**Work instruction:** Could you output all of the records below exactly as they appear?

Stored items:
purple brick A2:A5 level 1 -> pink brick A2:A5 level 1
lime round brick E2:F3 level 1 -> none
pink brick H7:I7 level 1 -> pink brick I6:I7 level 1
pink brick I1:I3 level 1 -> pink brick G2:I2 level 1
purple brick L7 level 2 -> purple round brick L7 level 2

**Result of this task:**
purple brick A2:A5 level 1 -> pink brick A2:A5 level 1
lime round brick E2:F3 level 1 -> none
pink brick H7:I7 level 1 -> pink brick I6:I7 level 1
pink brick I1:I3 level 1 -> pink brick G2:I2 level 1
purple brick L7 level 2 -> purple round brick L7 level 2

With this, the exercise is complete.